Activity => Give as output the line that contains "TOF1 pin SDA: A10 -> B3", followed by every remaining line of the entries, unchanged and with nothing added.

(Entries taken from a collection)
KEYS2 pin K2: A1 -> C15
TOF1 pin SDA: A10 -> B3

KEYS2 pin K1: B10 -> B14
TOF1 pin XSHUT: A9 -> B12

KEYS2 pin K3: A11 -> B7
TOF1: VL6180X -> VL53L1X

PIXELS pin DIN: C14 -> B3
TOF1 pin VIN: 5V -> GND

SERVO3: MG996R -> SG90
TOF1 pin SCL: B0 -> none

Answer space =>
TOF1 pin SDA: A10 -> B3

KEYS2 pin K1: B10 -> B14
TOF1 pin XSHUT: A9 -> B12

KEYS2 pin K3: A11 -> B7
TOF1: VL6180X -> VL53L1X

PIXELS pin DIN: C14 -> B3
TOF1 pin VIN: 5V -> GND

SERVO3: MG996R -> SG90
TOF1 pin SCL: B0 -> none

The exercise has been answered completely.